TO DO: What lines in the records below contain the string "middle"? Copy every one.

Source data:
* * * * * * *
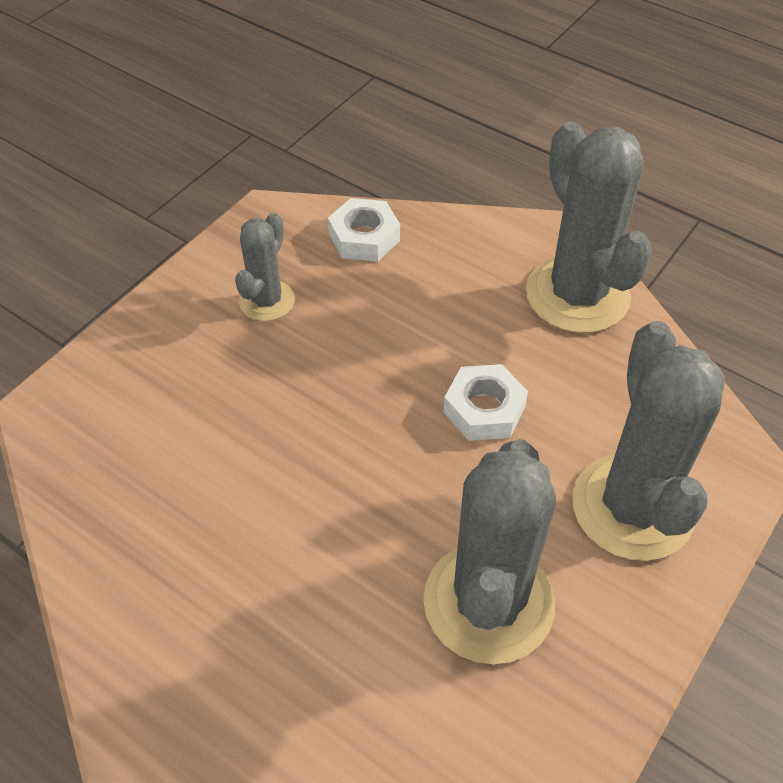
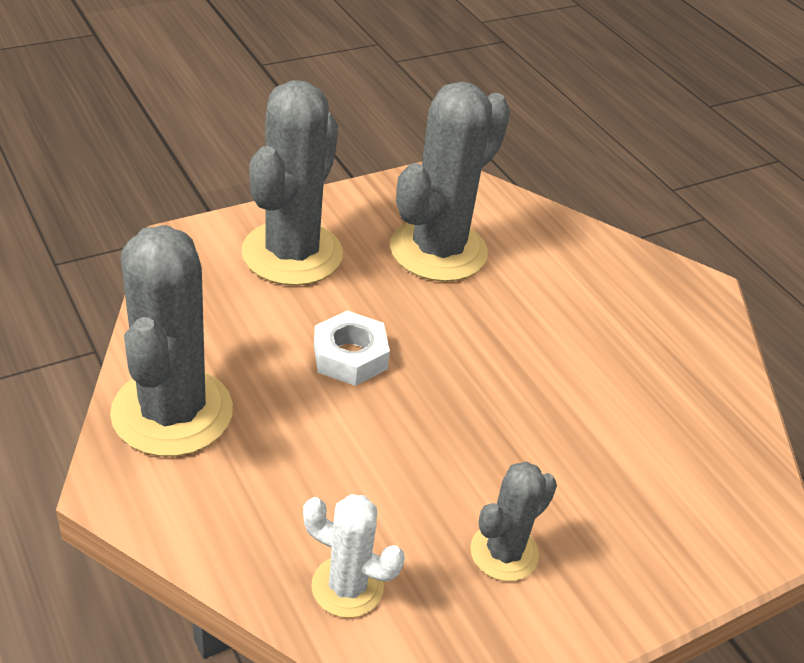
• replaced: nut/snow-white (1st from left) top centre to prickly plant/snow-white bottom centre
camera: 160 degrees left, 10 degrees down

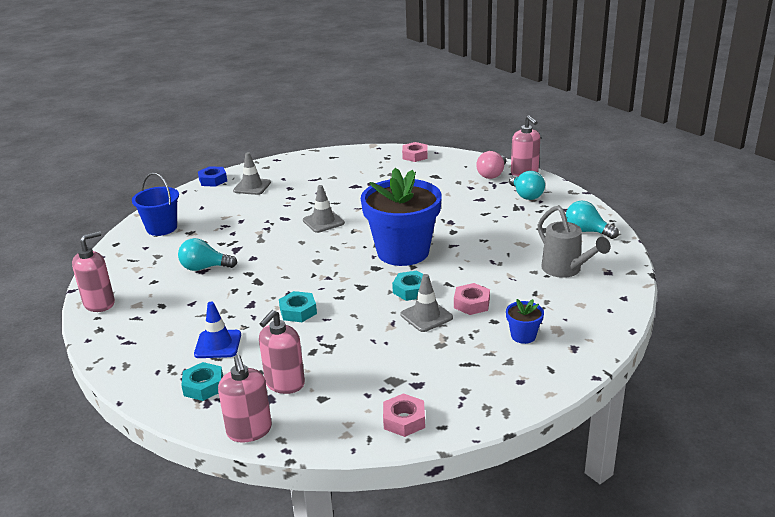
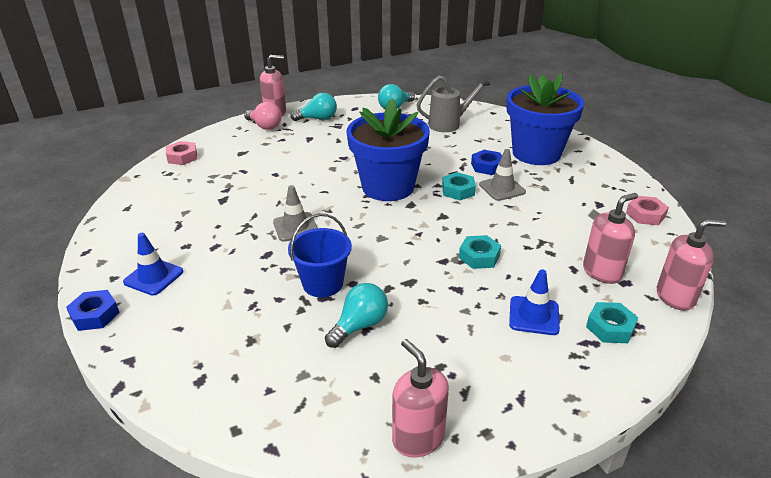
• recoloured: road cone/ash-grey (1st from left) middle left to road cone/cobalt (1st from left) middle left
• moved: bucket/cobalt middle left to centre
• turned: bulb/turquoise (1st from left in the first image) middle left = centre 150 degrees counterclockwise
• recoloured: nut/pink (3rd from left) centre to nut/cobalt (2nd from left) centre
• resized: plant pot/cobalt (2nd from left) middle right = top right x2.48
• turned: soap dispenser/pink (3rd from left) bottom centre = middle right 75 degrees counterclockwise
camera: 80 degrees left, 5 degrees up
* * * * * * *
ANSWER AREA:
• recoloured: road cone/ash-grey (1st from left) middle left to road cone/cobalt (1st from left) middle left
• moved: bucket/cobalt middle left to centre
• turned: bulb/turquoise (1st from left in the first image) middle left = centre 150 degrees counterclockwise
• resized: plant pot/cobalt (2nd from left) middle right = top right x2.48
• turned: soap dispenser/pink (3rd from left) bottom centre = middle right 75 degrees counterclockwise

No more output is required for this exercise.